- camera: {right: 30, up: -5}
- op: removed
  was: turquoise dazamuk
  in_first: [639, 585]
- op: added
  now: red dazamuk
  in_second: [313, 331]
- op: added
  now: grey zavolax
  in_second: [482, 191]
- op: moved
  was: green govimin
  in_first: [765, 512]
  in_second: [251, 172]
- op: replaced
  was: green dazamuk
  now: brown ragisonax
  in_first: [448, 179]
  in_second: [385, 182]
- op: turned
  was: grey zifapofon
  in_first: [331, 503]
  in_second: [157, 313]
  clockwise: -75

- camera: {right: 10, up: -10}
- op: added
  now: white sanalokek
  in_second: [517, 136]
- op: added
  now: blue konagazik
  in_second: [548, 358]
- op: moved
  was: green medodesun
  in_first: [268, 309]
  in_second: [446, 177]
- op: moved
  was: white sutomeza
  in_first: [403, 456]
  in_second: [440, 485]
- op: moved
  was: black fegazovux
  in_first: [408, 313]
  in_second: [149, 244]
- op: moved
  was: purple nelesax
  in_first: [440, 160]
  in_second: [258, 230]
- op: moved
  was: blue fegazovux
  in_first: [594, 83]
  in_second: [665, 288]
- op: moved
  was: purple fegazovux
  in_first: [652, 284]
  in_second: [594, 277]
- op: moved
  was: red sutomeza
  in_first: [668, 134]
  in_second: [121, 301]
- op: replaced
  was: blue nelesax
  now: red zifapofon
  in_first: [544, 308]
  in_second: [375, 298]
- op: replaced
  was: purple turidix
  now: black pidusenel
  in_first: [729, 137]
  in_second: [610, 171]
*-*-*
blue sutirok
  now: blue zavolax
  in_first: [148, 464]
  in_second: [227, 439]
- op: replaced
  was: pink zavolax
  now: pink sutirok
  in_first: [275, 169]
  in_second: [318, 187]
*-*-*
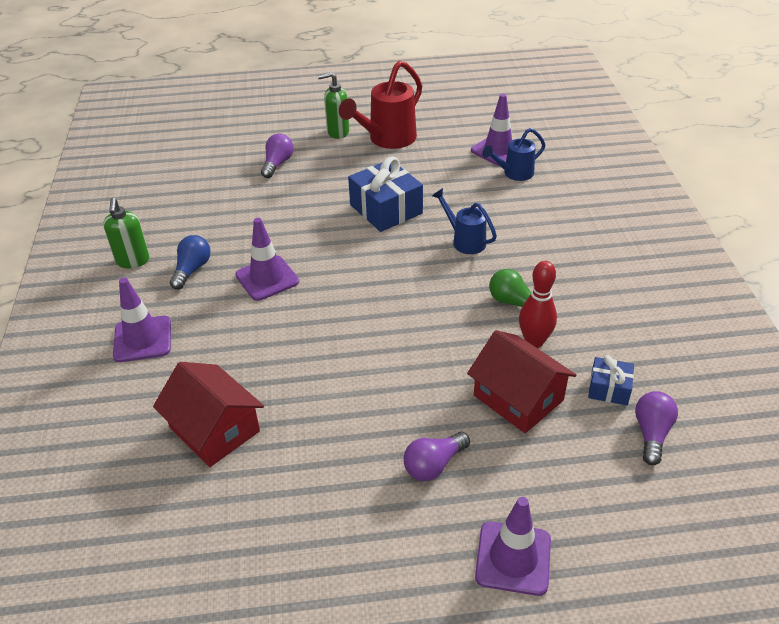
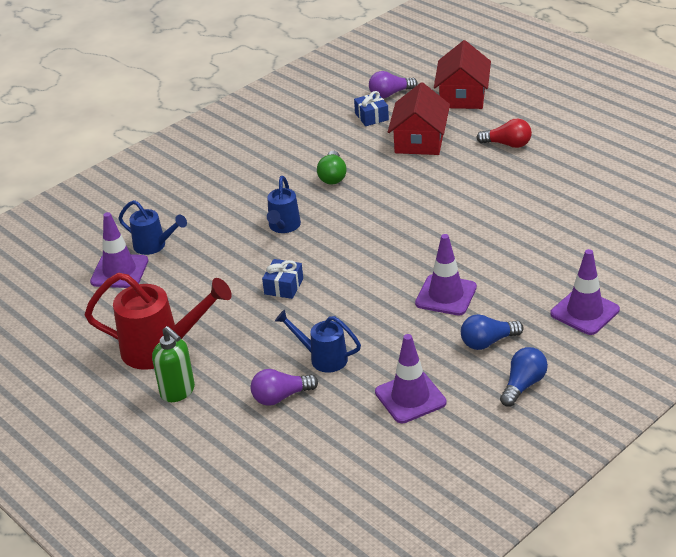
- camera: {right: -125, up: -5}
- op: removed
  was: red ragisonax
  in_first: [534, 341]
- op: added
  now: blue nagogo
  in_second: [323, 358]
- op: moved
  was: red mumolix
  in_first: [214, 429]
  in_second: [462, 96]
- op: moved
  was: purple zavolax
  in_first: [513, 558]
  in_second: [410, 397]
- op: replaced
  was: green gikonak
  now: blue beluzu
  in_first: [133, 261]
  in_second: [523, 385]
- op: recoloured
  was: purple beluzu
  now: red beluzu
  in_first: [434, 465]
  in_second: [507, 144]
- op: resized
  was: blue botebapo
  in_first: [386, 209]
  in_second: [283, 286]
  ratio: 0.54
*-*-*
_Work task_
From the records above, retype only the lines starting at the line that contains "was: green dazamuk" and ending at the line that contains "in_second: [157, 313]", both included.

_Answer to the problem_
  was: green dazamuk
  now: brown ragisonax
  in_first: [448, 179]
  in_second: [385, 182]
- op: turned
  was: grey zifapofon
  in_first: [331, 503]
  in_second: [157, 313]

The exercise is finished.